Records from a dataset
=== Section Start ===

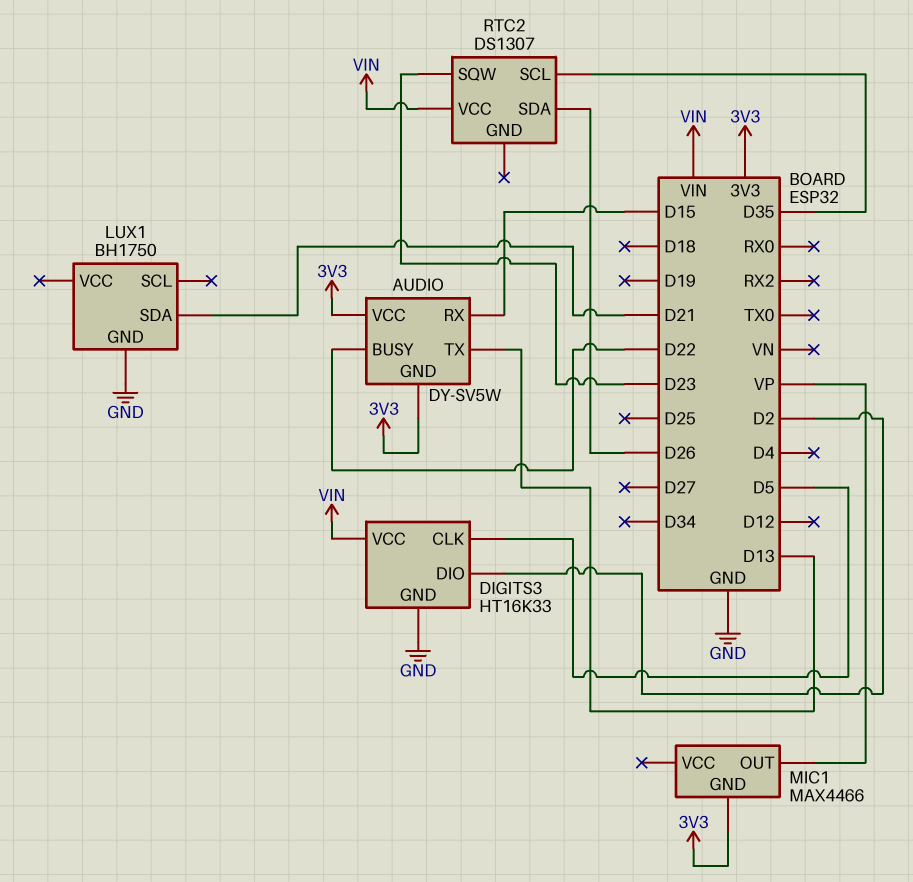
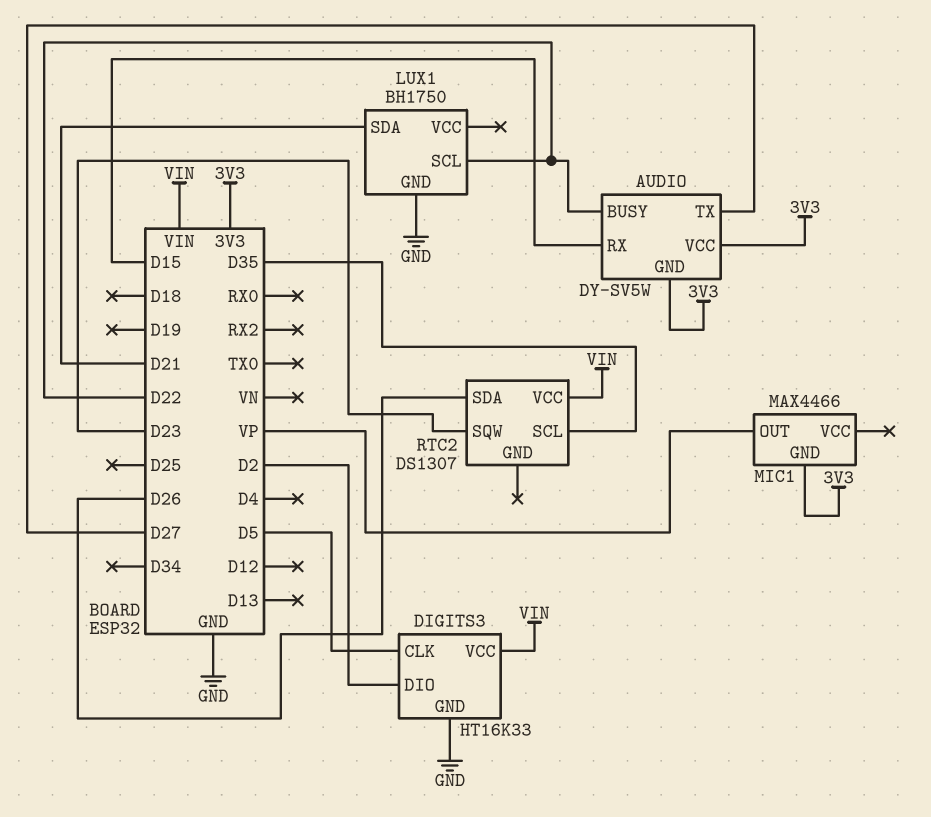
AUDIO pin TX: D13 -> D27
LUX1 pin SCL: none -> D22

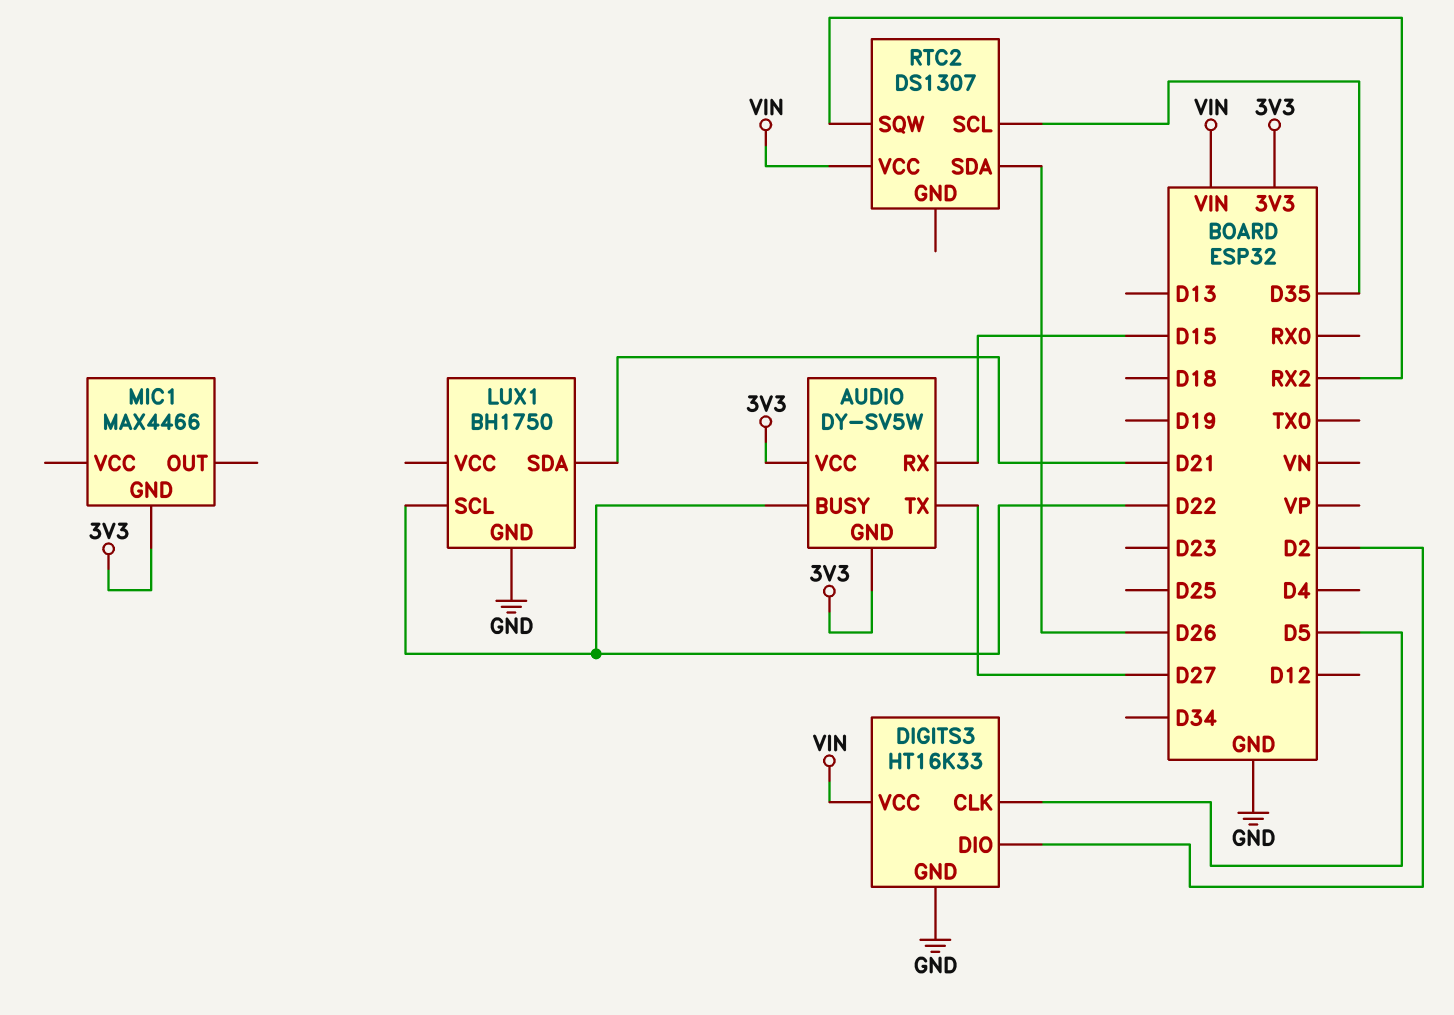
MIC1 pin OUT: VP -> none
RTC2 pin SQW: D23 -> RX2

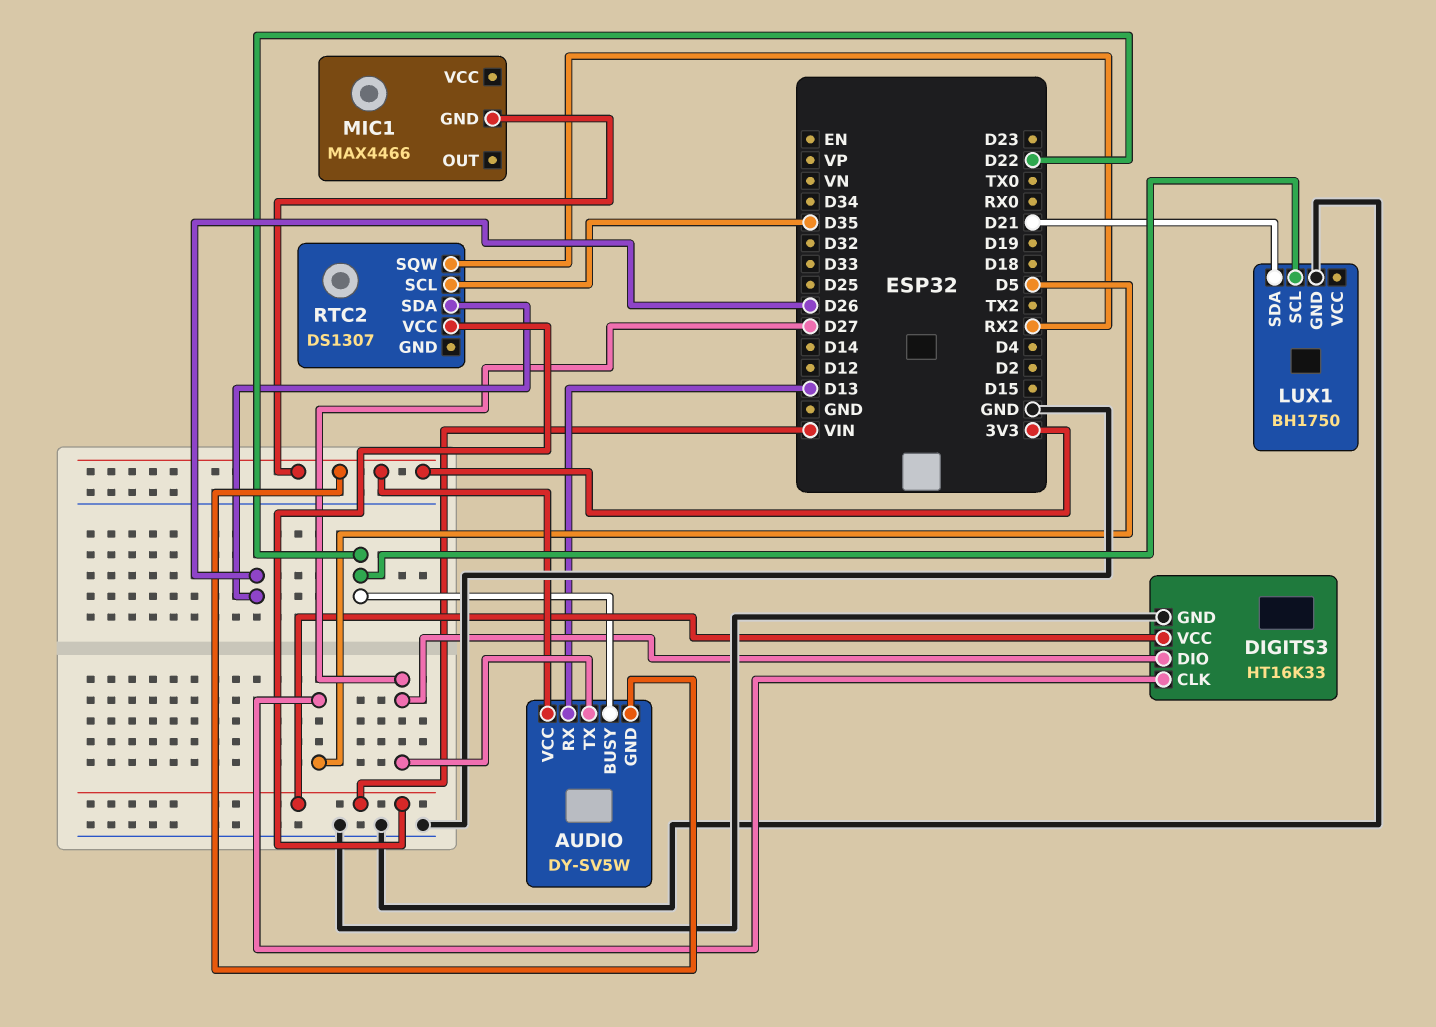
AUDIO pin RX: D15 -> D13
DIGITS3 pin DIO: D2 -> D27

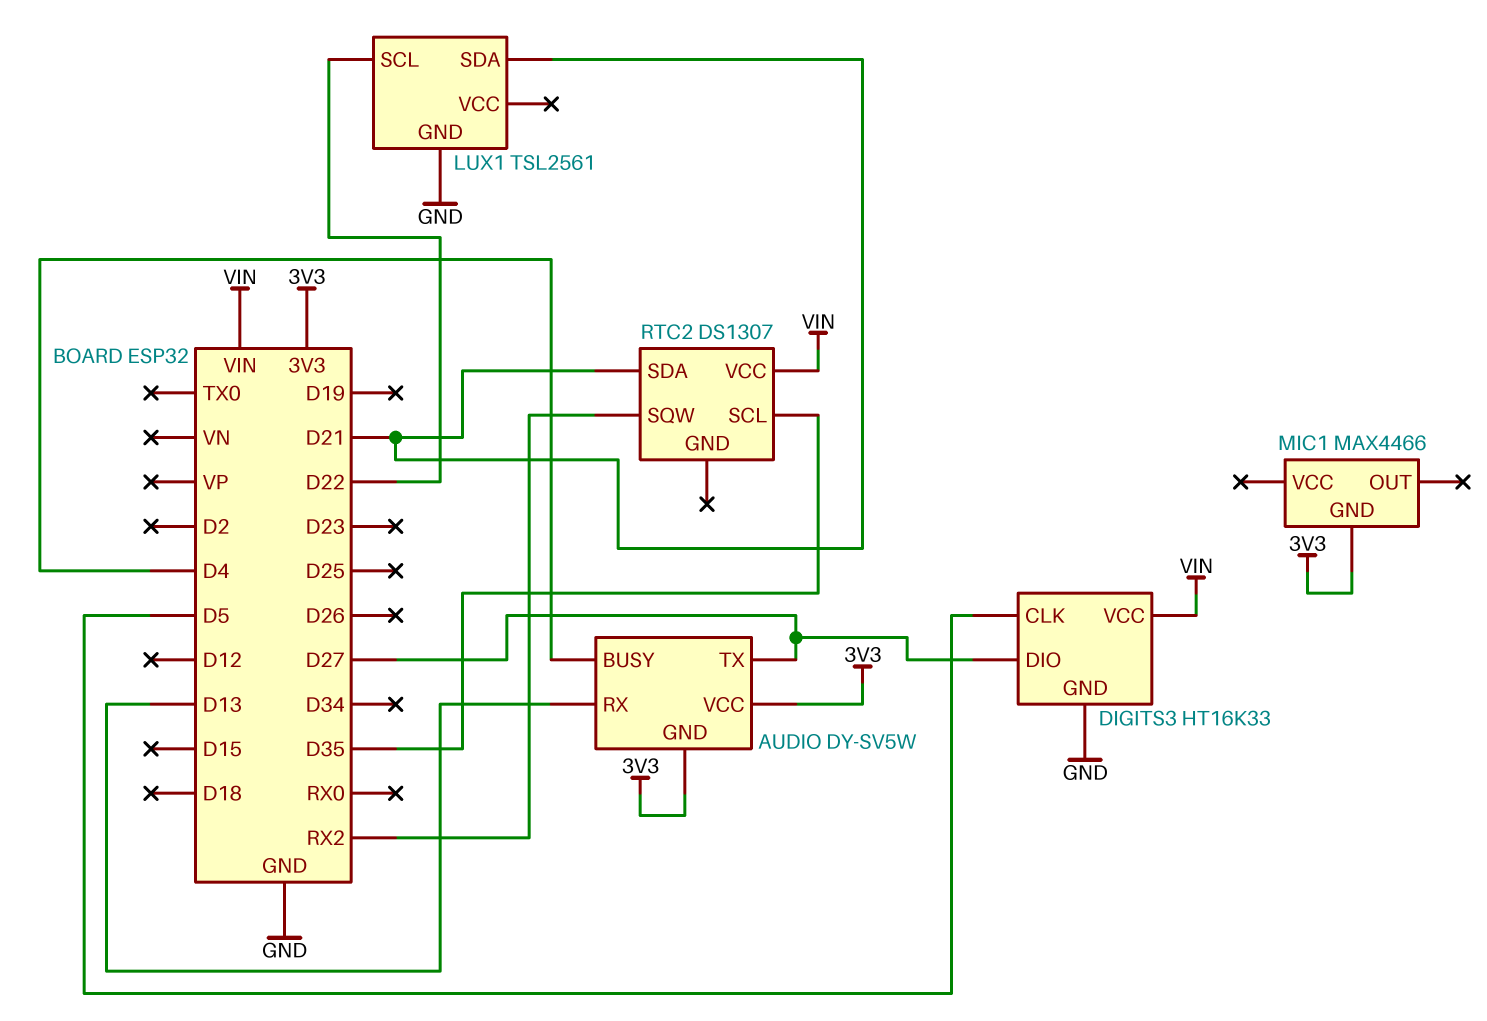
AUDIO pin BUSY: D22 -> D4
LUX1: BH1750 -> TSL2561
RTC2 pin SDA: D26 -> D21

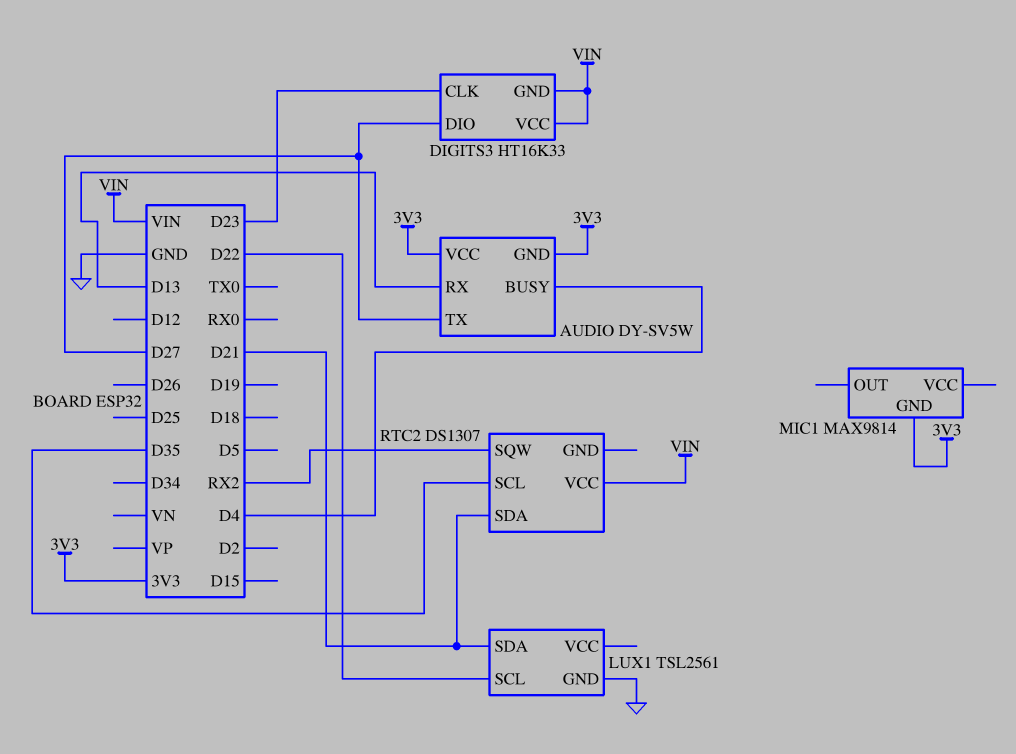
DIGITS3 pin CLK: D5 -> D23
DIGITS3 pin GND: GND -> VIN
MIC1: MAX4466 -> MAX9814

=== Section End ===

The problem
Type out each line of the records above exactly, skipping any pictures.

Result
AUDIO pin TX: D13 -> D27
LUX1 pin SCL: none -> D22

MIC1 pin OUT: VP -> none
RTC2 pin SQW: D23 -> RX2

AUDIO pin RX: D15 -> D13
DIGITS3 pin DIO: D2 -> D27

AUDIO pin BUSY: D22 -> D4
LUX1: BH1750 -> TSL2561
RTC2 pin SDA: D26 -> D21

DIGITS3 pin CLK: D5 -> D23
DIGITS3 pin GND: GND -> VIN
MIC1: MAX4466 -> MAX9814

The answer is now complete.